Search the records for the word "screwdriver". Copy every line where it appears.

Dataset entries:
━━━
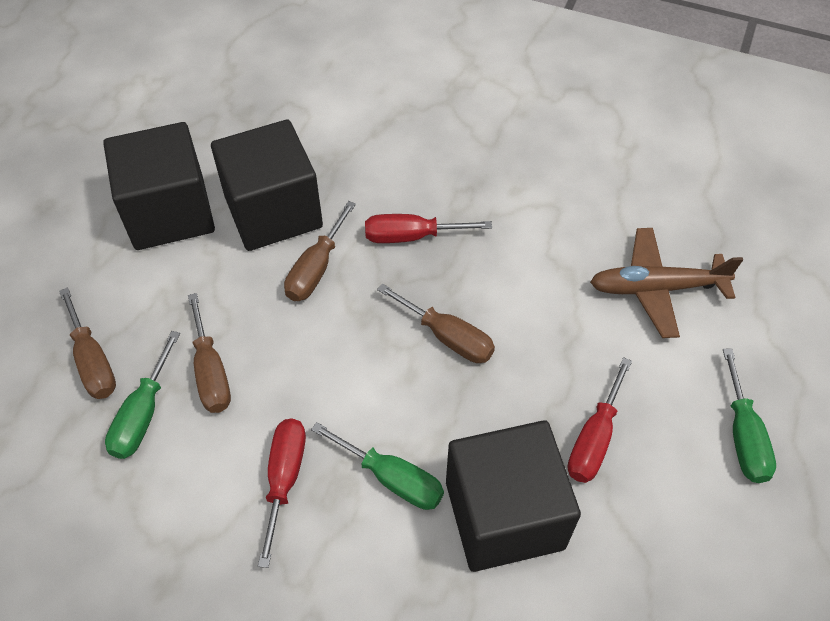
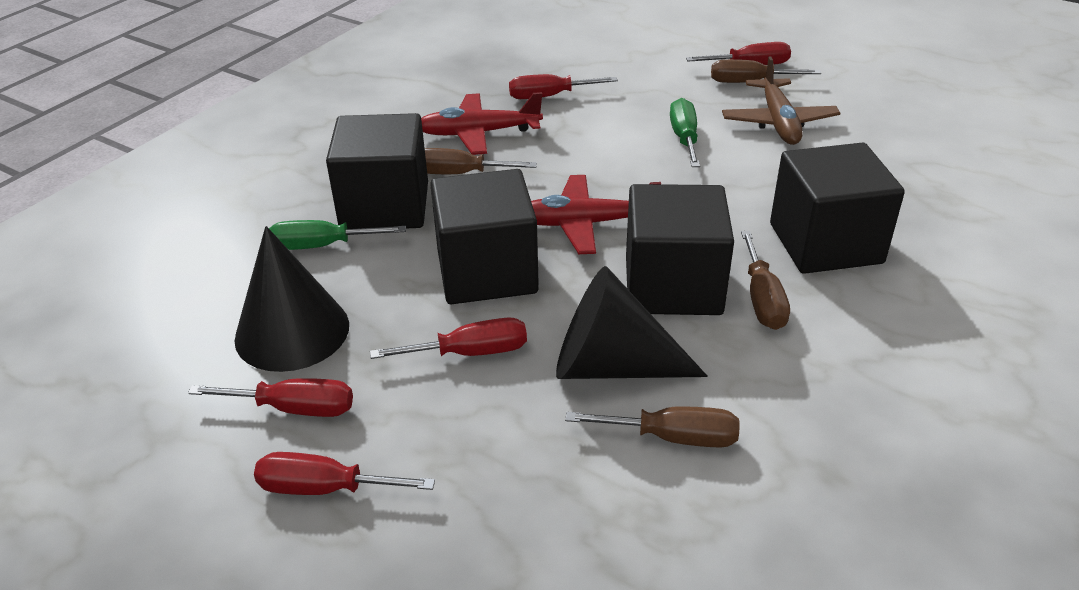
black cone: 0 -> 2
black cube: 3 -> 4
green screwdriver: 3 -> 2
red plane: 0 -> 2
red screwdriver: 3 -> 5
━━━
ANSWER FOR THIS EXERCISE:
green screwdriver: 3 -> 2
red screwdriver: 3 -> 5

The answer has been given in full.